Your objective — Take the material below and output exactly the run of lines from the one containing "orange hat: 6 -> 5" down to the one containing "yellow pot: 4 -> 3", with both included.

BEGIN Information given

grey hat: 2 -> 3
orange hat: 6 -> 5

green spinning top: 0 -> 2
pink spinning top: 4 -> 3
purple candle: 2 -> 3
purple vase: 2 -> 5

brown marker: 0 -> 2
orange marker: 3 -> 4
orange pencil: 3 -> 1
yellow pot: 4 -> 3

END Information given
BEGIN Information given

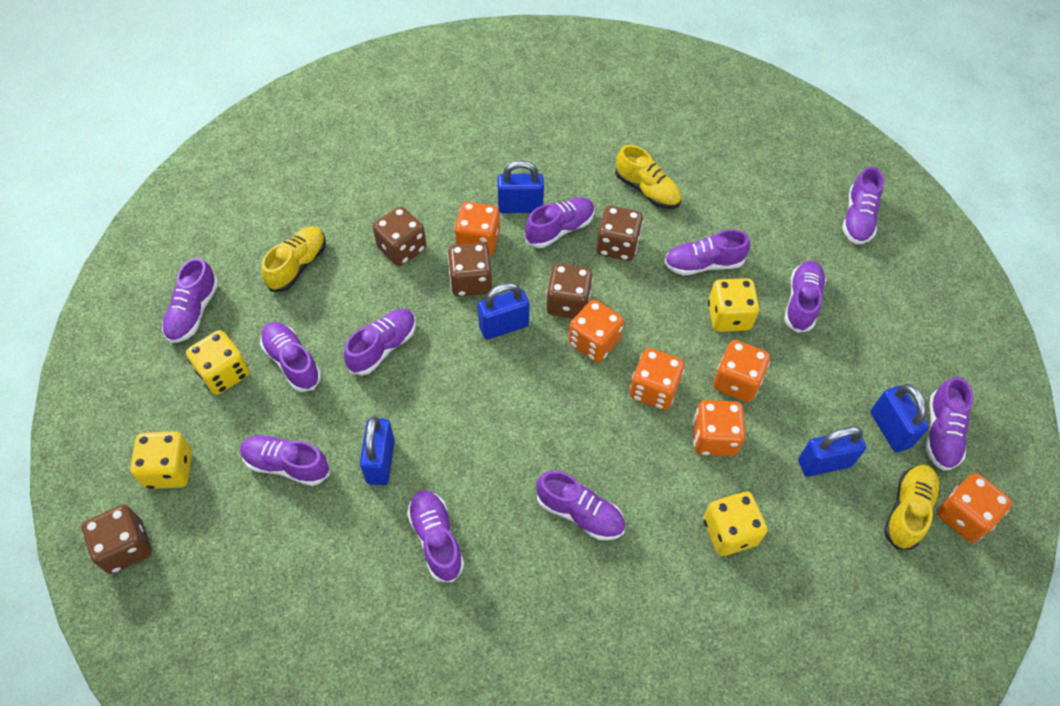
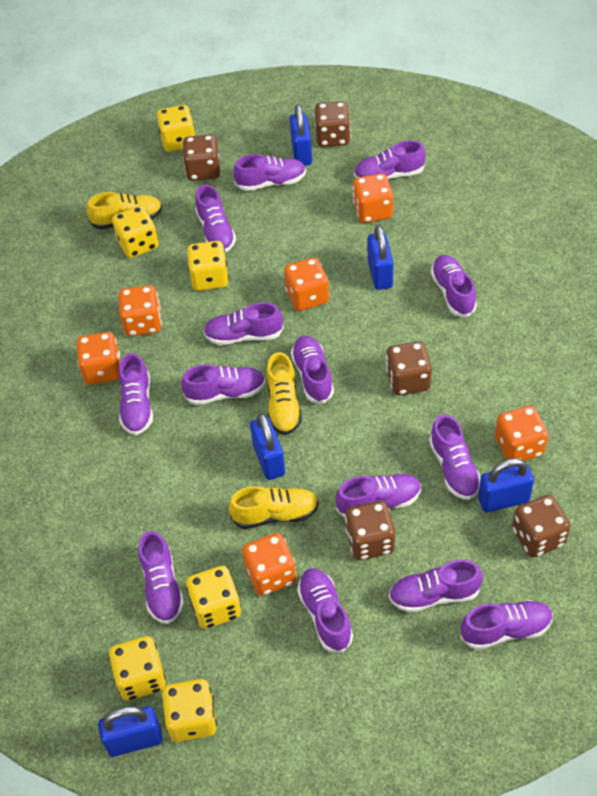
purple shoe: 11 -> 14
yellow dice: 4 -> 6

END Information given
BEGIN Information given

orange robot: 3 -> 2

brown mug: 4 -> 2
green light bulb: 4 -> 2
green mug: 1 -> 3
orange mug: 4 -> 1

END Information given

Answer section —
orange hat: 6 -> 5

green spinning top: 0 -> 2
pink spinning top: 4 -> 3
purple candle: 2 -> 3
purple vase: 2 -> 5

brown marker: 0 -> 2
orange marker: 3 -> 4
orange pencil: 3 -> 1
yellow pot: 4 -> 3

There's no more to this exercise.